▶ **What is expected**: I need every line that includes the word "plus" copied from the material.

▶ **Available data**:
☆ ☆ ☆ ☆ ☆ ☆ ☆
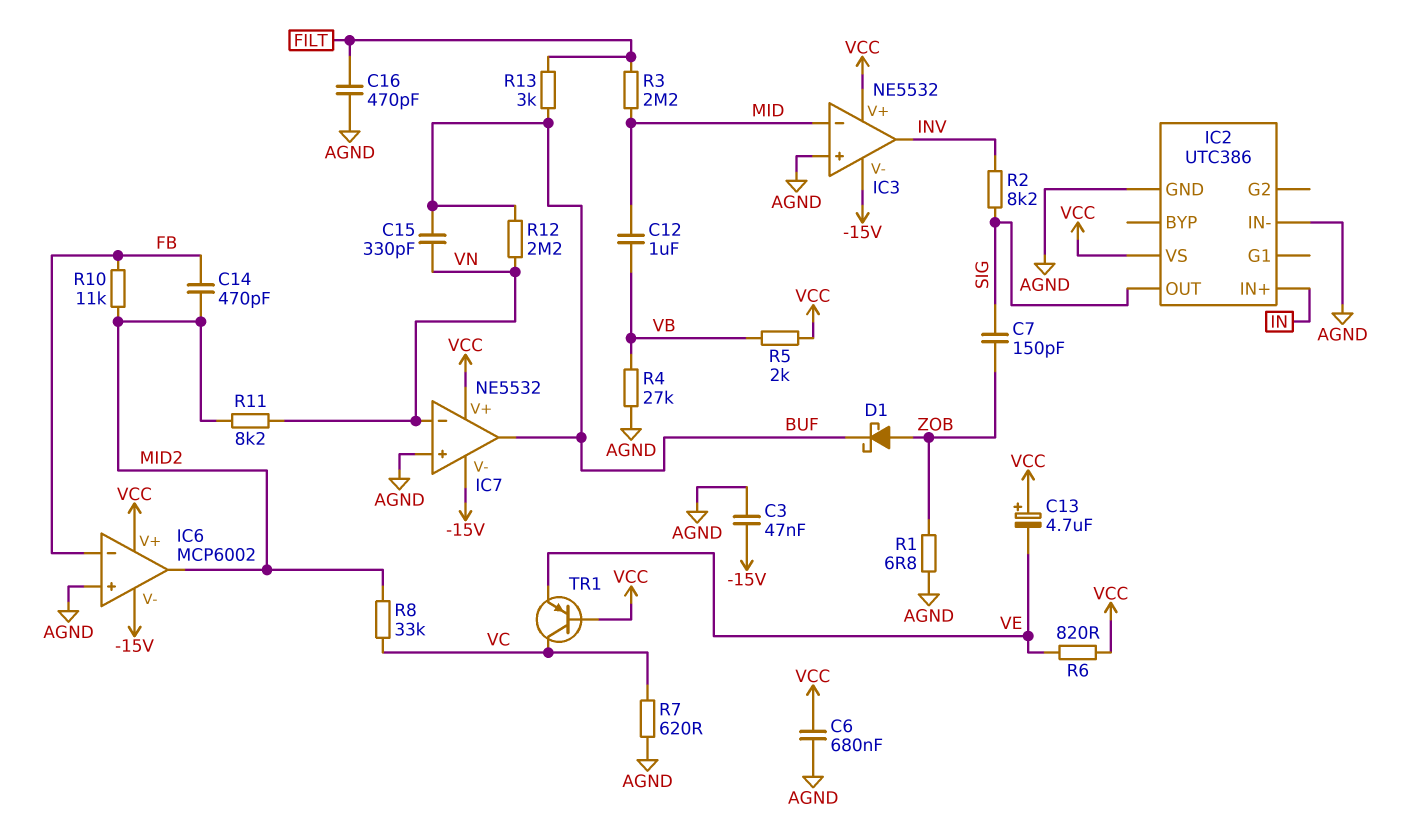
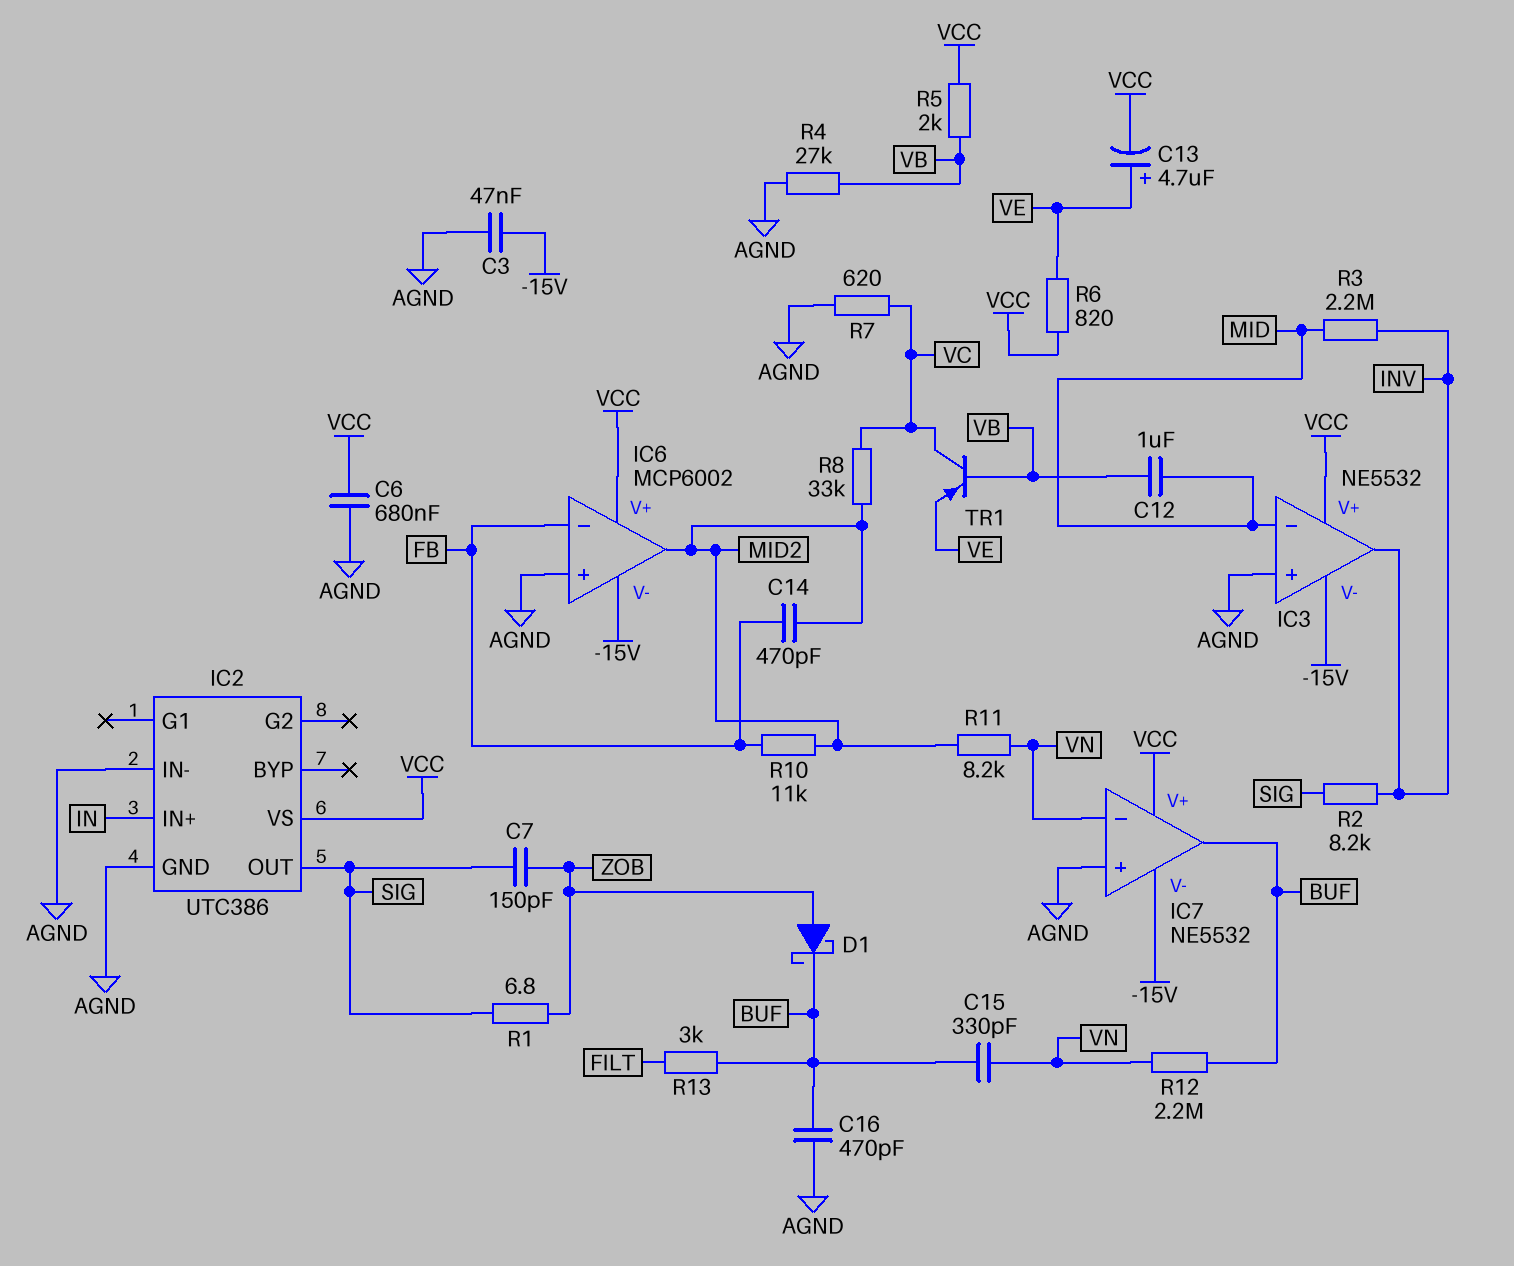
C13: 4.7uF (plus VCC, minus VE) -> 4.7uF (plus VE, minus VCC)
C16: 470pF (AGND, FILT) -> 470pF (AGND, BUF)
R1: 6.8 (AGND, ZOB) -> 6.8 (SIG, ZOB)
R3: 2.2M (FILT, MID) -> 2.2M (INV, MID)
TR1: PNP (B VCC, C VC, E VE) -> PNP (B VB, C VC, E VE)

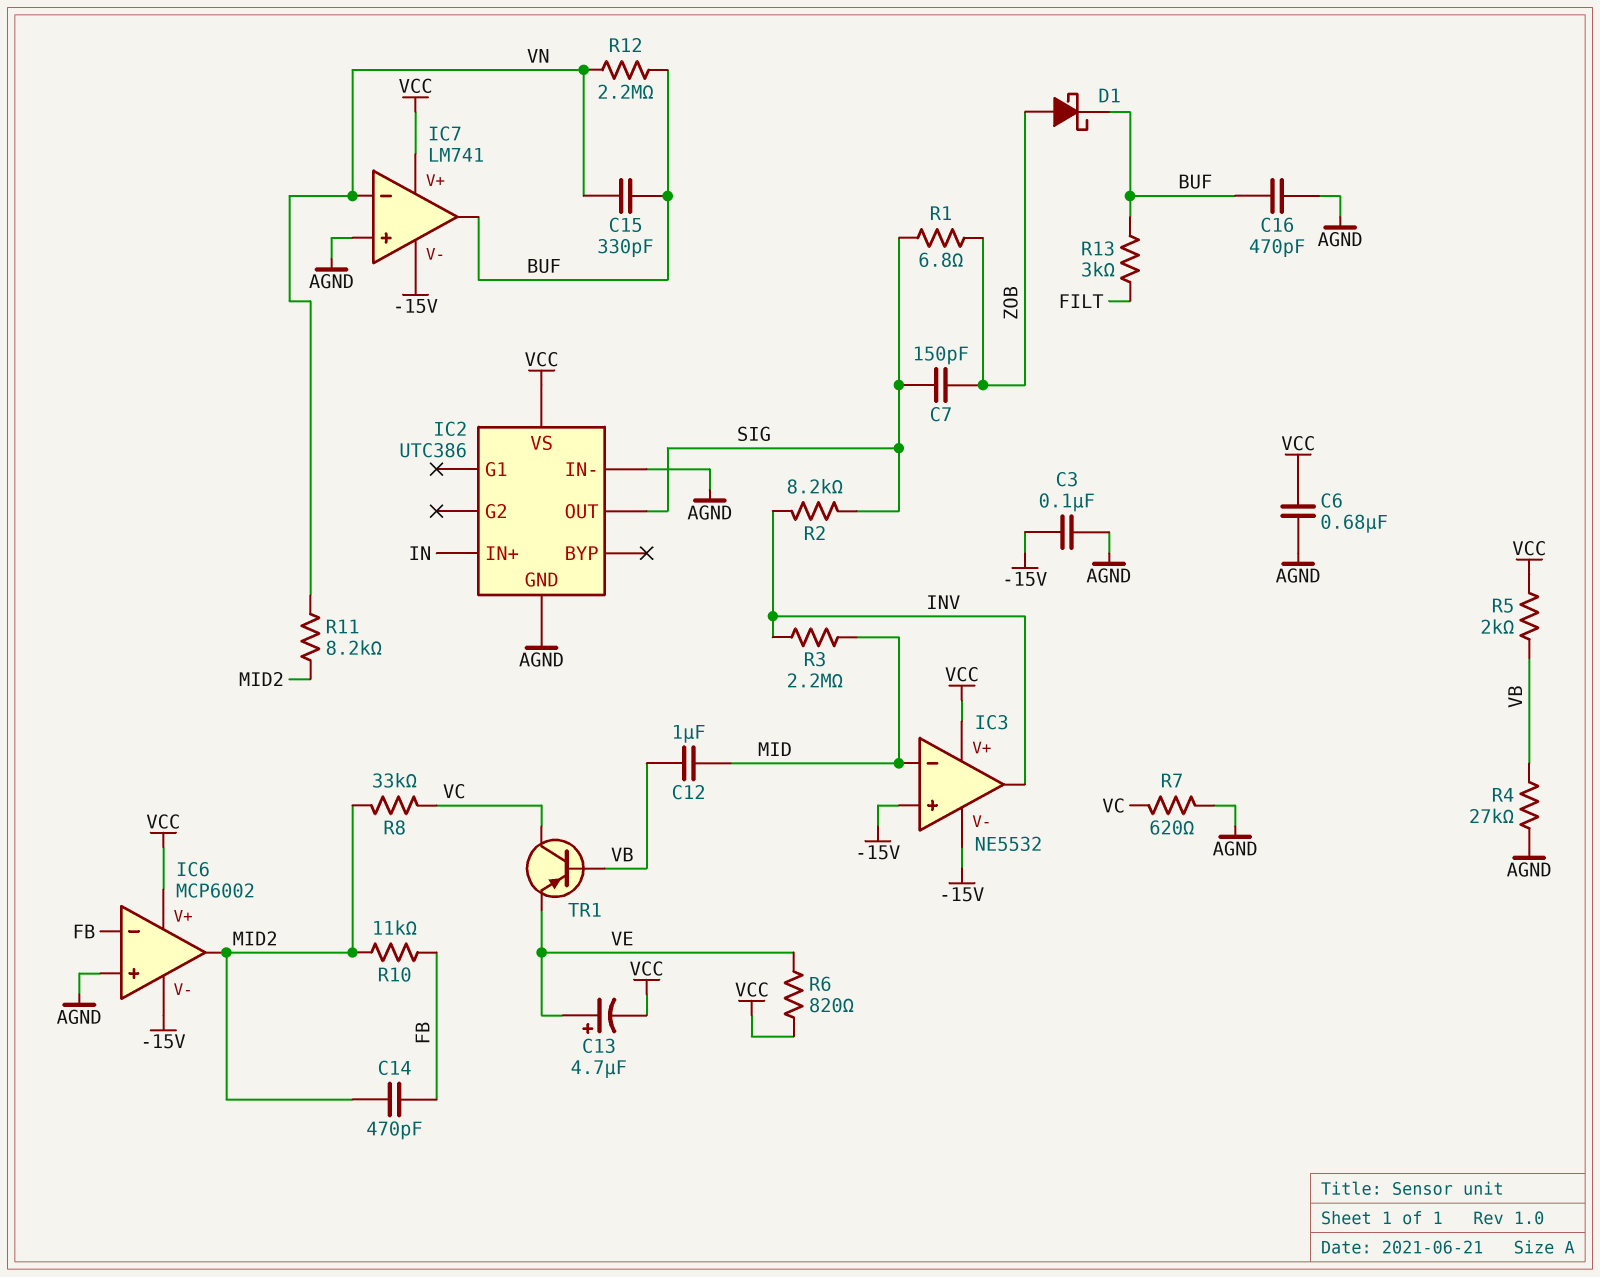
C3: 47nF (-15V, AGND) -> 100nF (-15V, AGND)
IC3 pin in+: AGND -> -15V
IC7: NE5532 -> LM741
☆ ☆ ☆ ☆ ☆ ☆ ☆
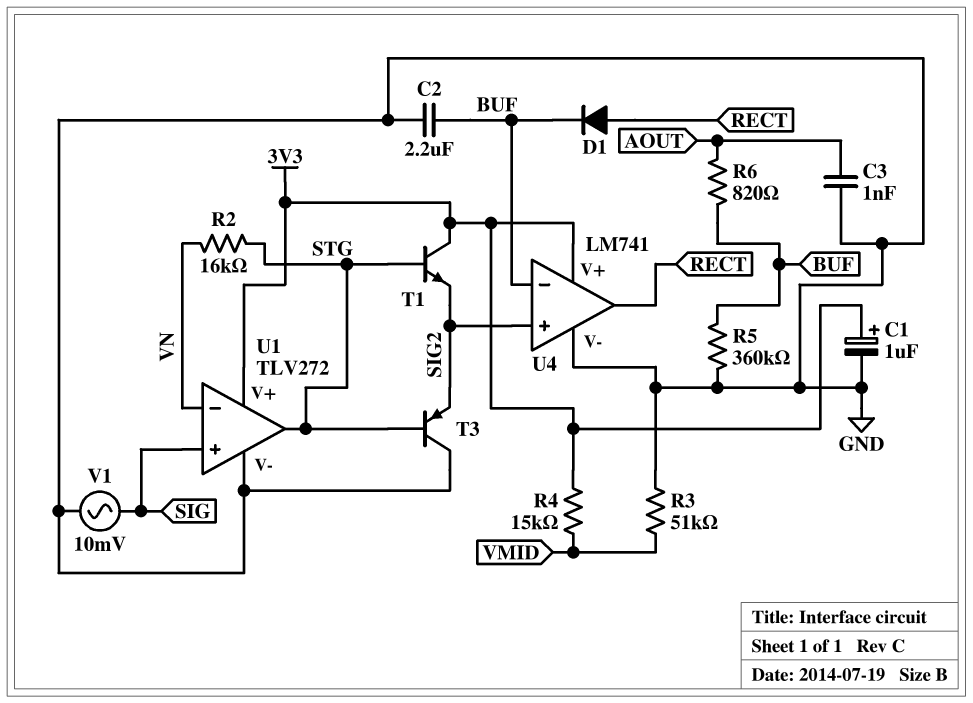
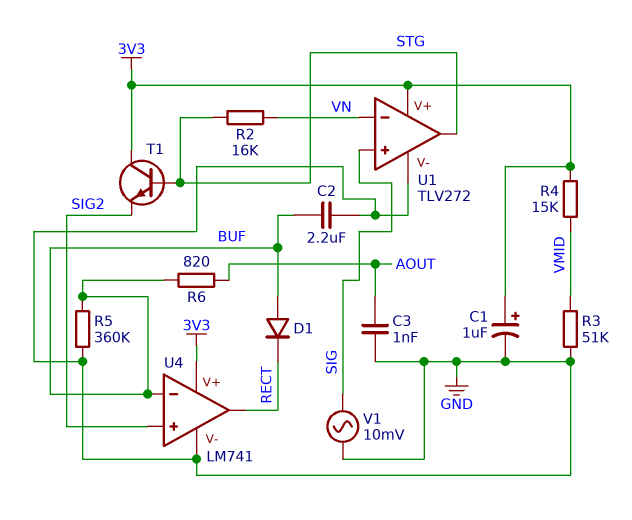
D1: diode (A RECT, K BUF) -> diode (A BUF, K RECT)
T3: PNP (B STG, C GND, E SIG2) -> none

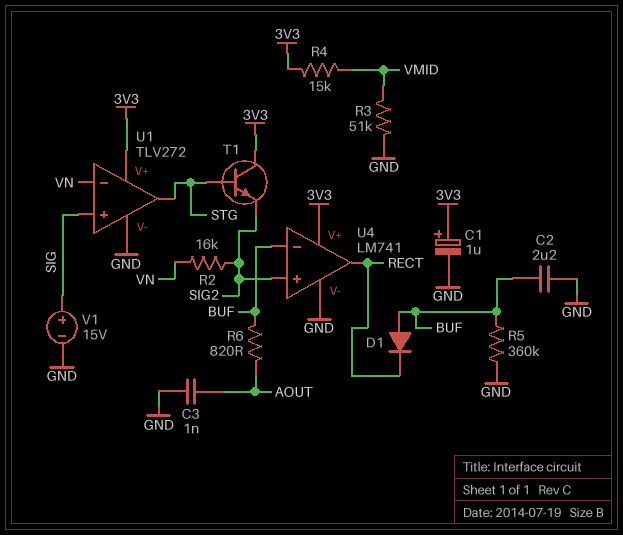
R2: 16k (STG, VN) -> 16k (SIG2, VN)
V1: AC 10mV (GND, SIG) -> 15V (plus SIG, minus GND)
☆ ☆ ☆ ☆ ☆ ☆ ☆
▶ **Solution for this problem**:
C13: 4.7uF (plus VCC, minus VE) -> 4.7uF (plus VE, minus VCC)
V1: AC 10mV (GND, SIG) -> 15V (plus SIG, minus GND)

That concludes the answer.